Version difference data:

■ ■ ■ ■ ■ ■ ■

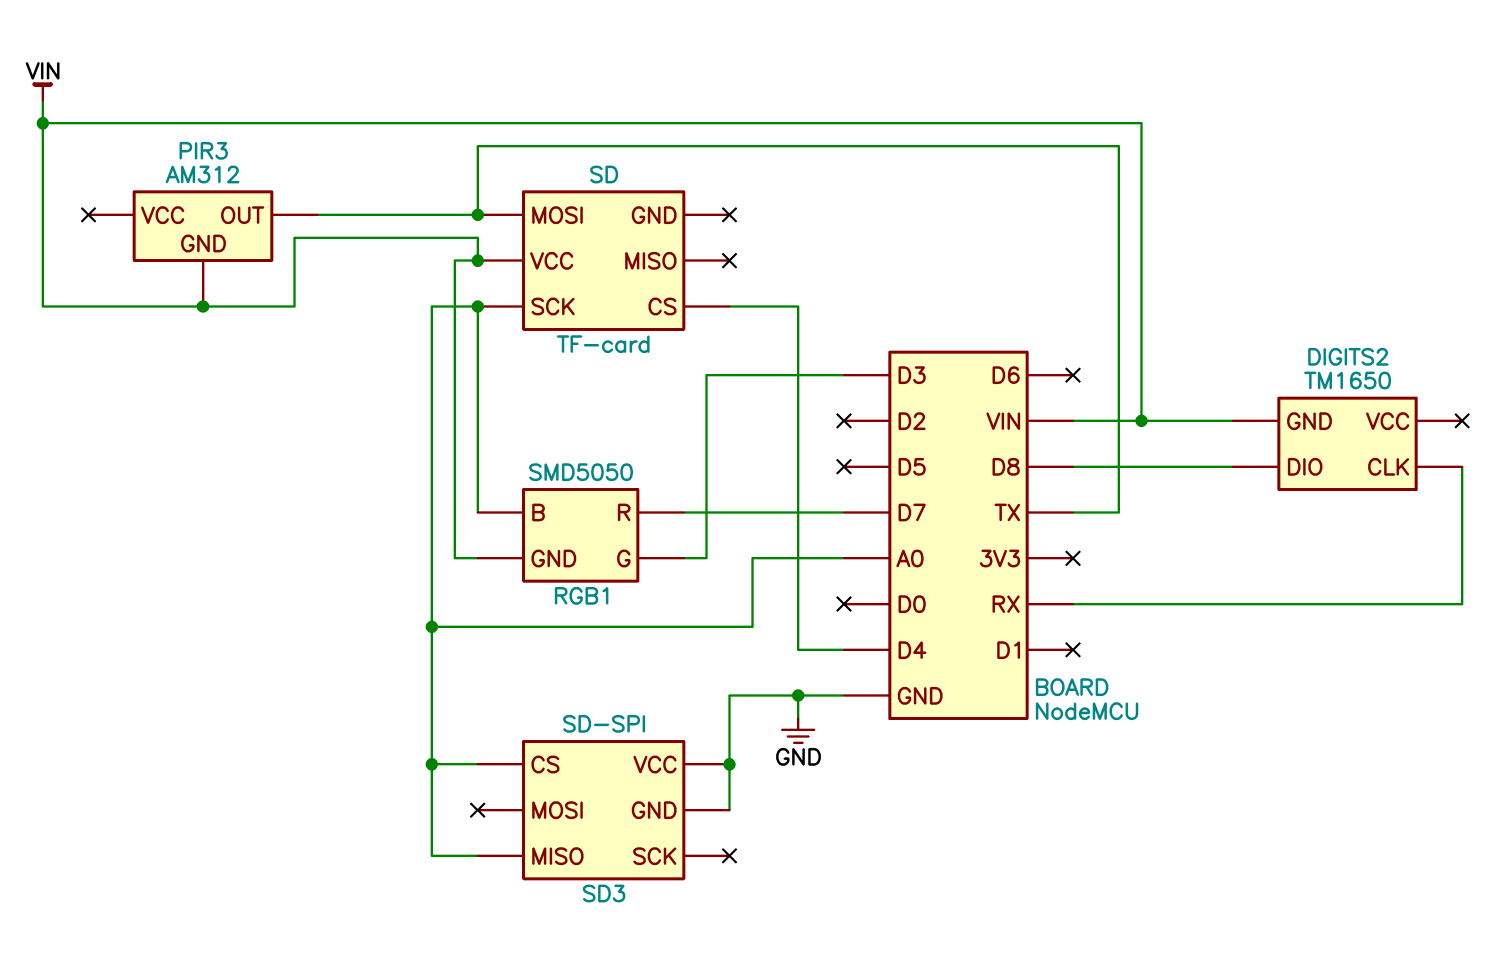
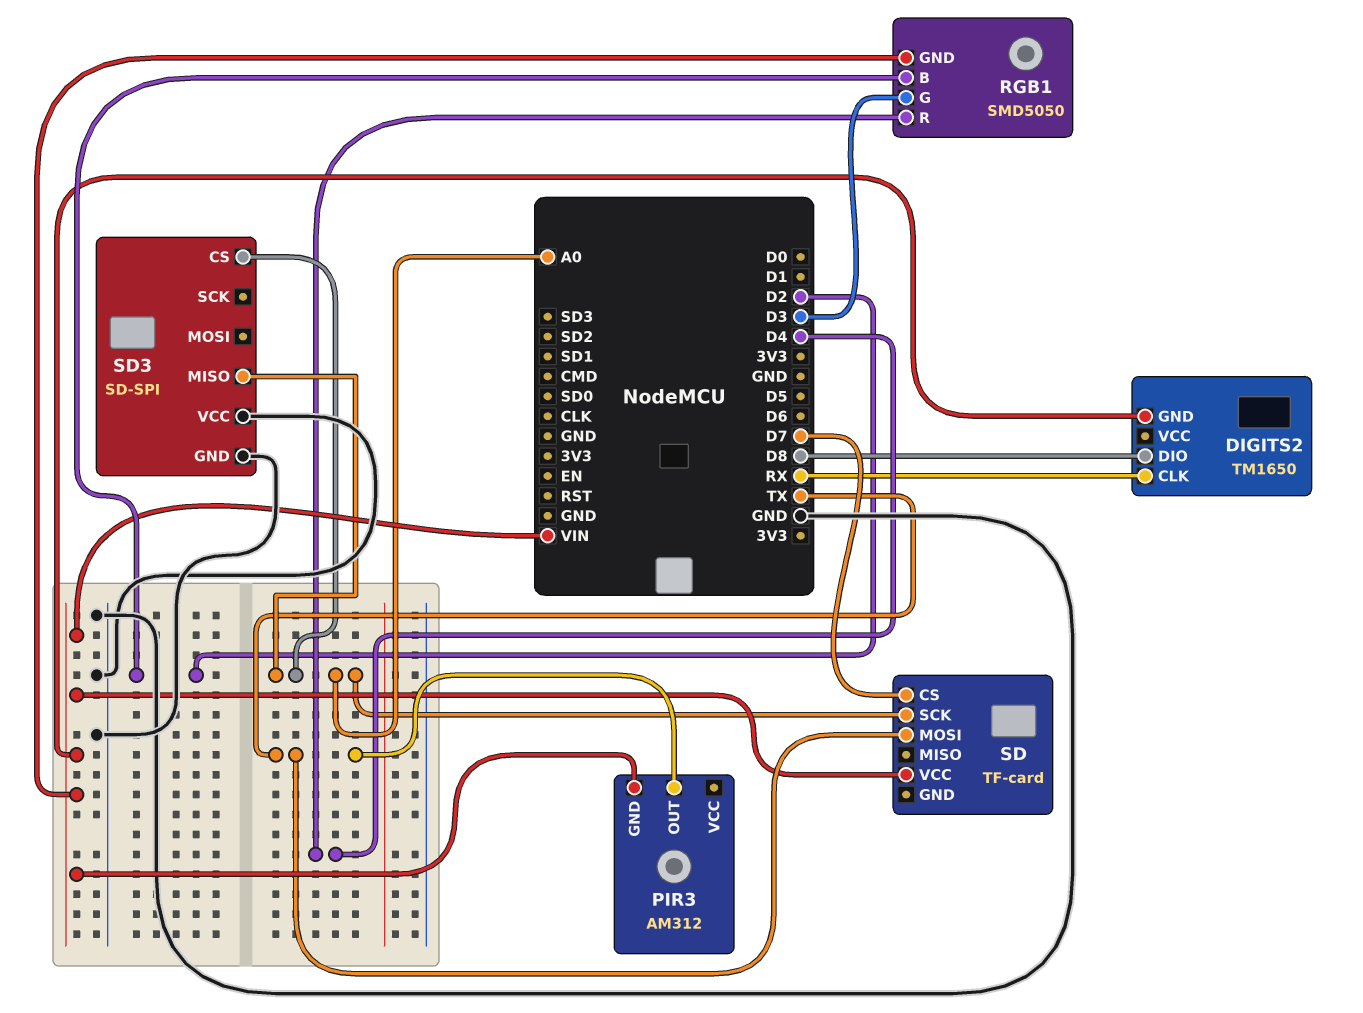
RGB1 pin B: A0 -> D2
RGB1 pin R: D7 -> D4
SD pin CS: D4 -> D7

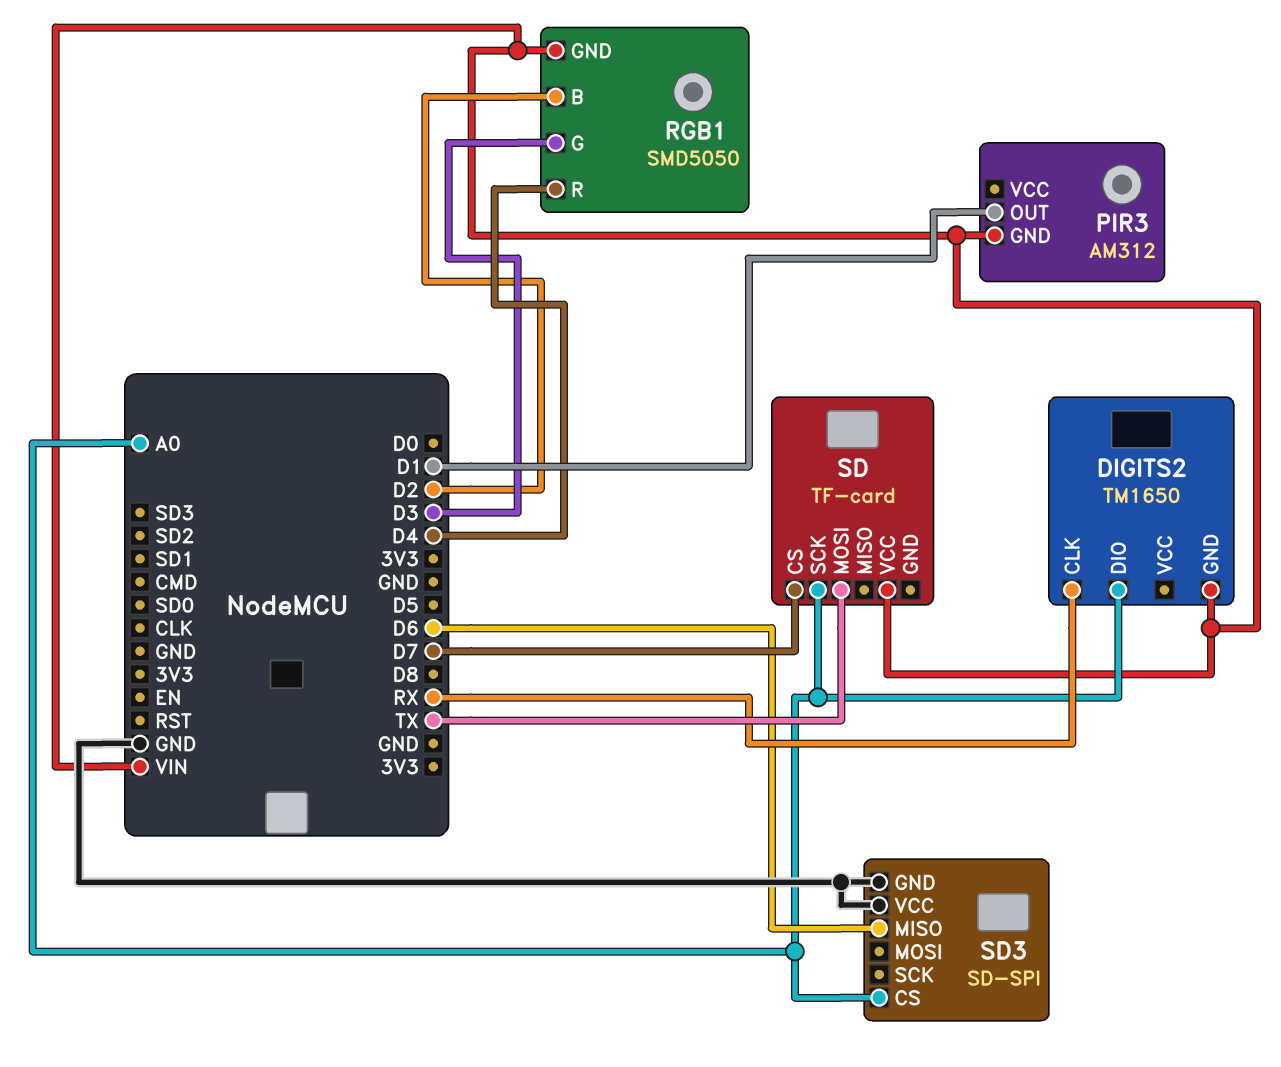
DIGITS2 pin DIO: D8 -> A0
PIR3 pin OUT: TX -> D1
SD3 pin MISO: A0 -> D6

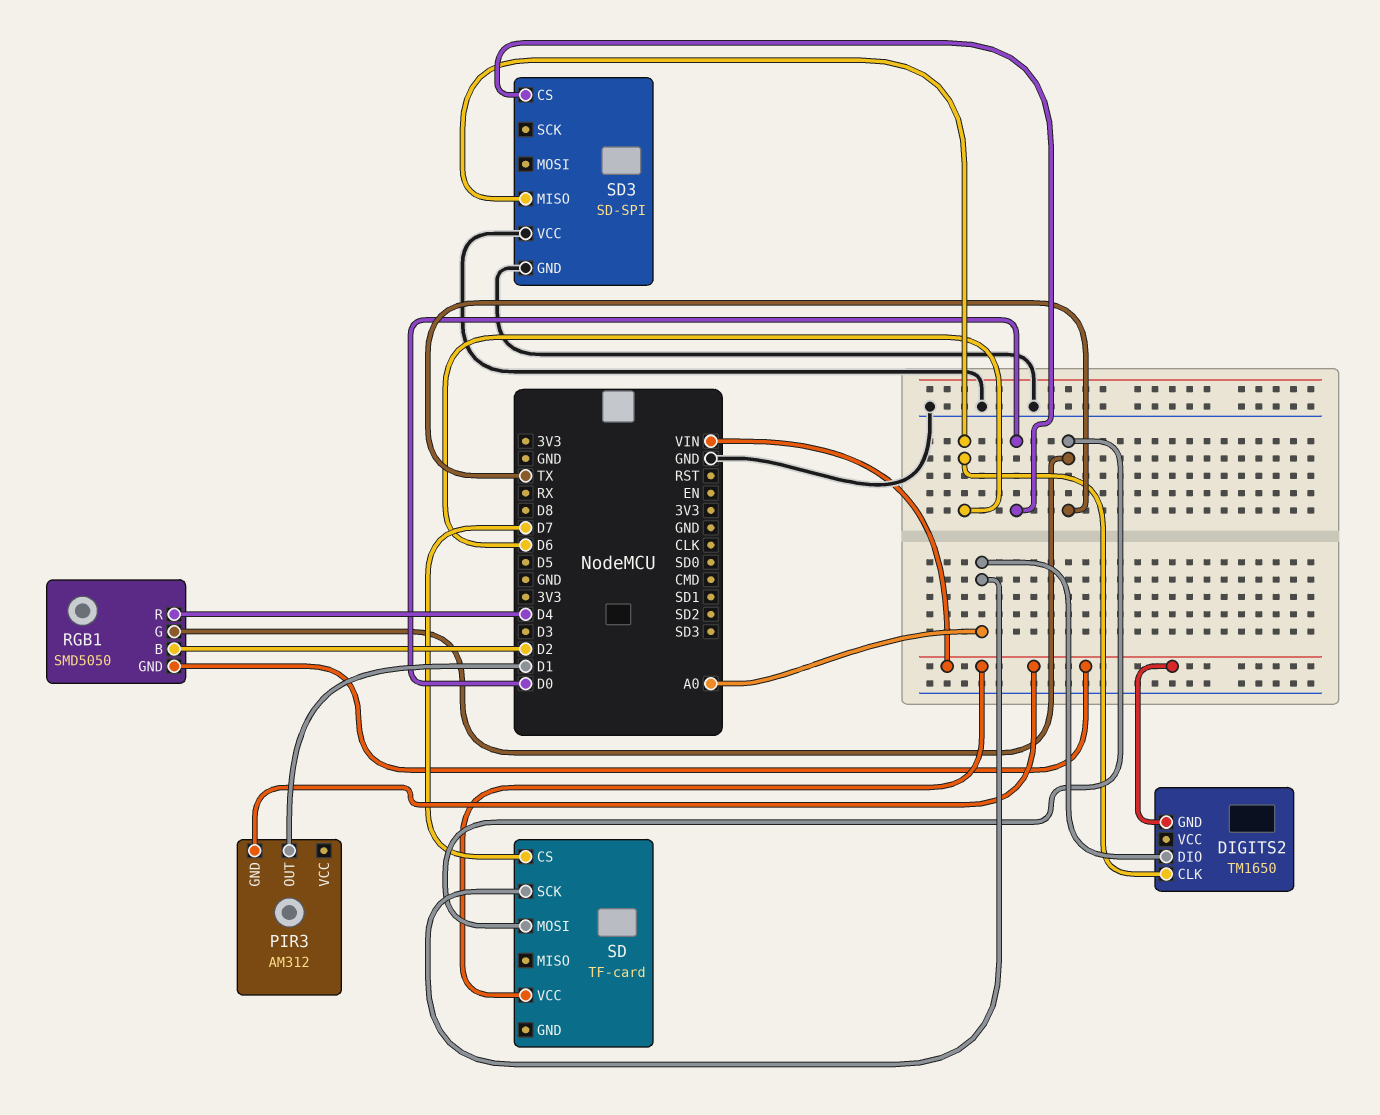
DIGITS2 pin CLK: RX -> D6
RGB1 pin G: D3 -> TX
SD3 pin CS: A0 -> D0

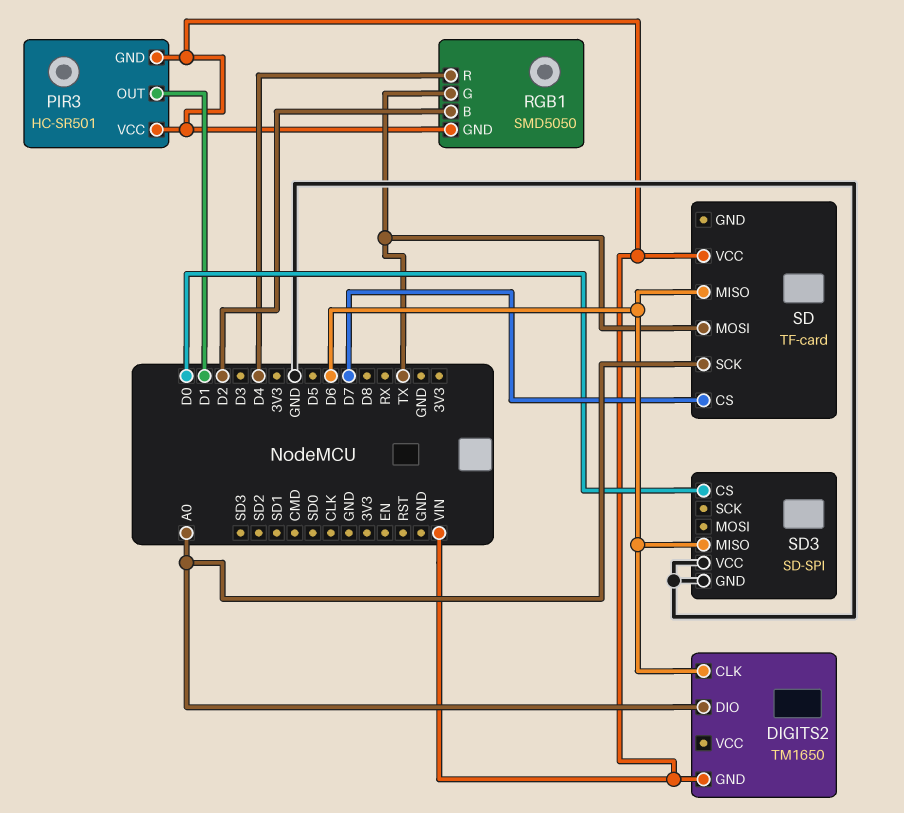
PIR3: AM312 -> HC-SR501
PIR3 pin VCC: none -> VIN
SD pin MISO: none -> D6

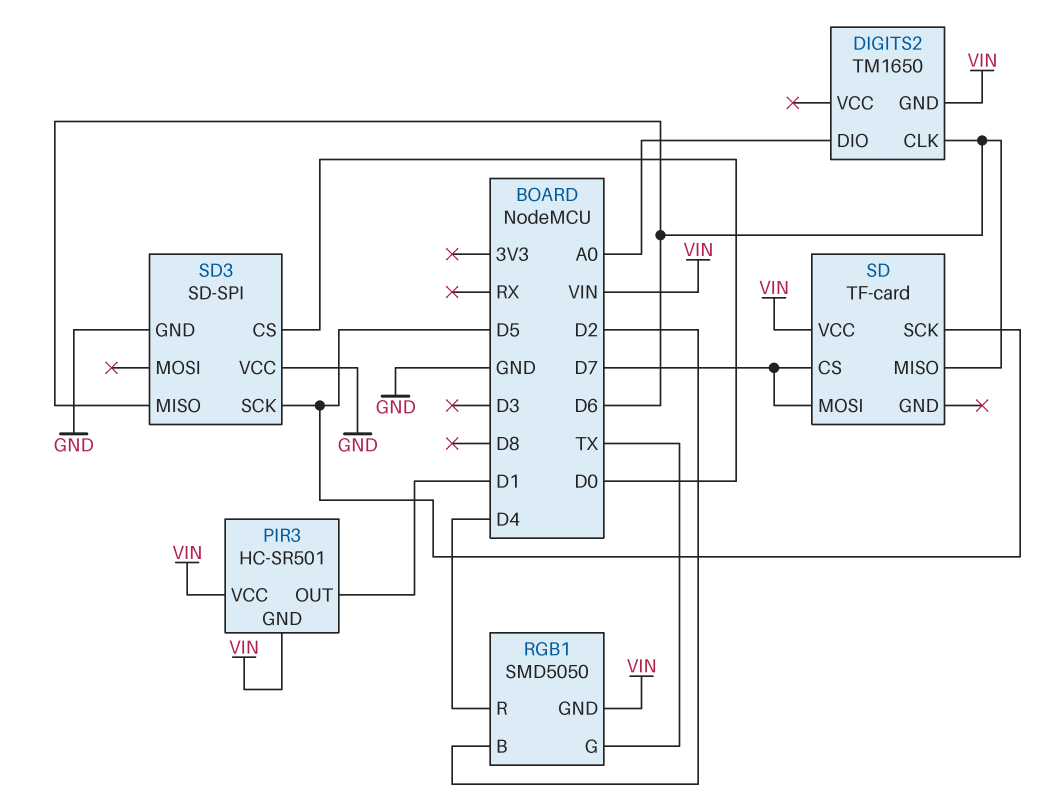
SD pin MOSI: TX -> D7
SD pin SCK: A0 -> D5
SD3 pin SCK: none -> D5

■ ■ ■ ■ ■ ■ ■

**ABOUT THIS EXERCISE**
Extract exactly the lines above from the line containing "PIR3 pin OUT: TX -> D1" through the last one, both ends included, but not the pictures.

**FINISHED EXERCISE**
PIR3 pin OUT: TX -> D1
SD3 pin MISO: A0 -> D6

DIGITS2 pin CLK: RX -> D6
RGB1 pin G: D3 -> TX
SD3 pin CS: A0 -> D0

PIR3: AM312 -> HC-SR501
PIR3 pin VCC: none -> VIN
SD pin MISO: none -> D6

SD pin MOSI: TX -> D7
SD pin SCK: A0 -> D5
SD3 pin SCK: none -> D5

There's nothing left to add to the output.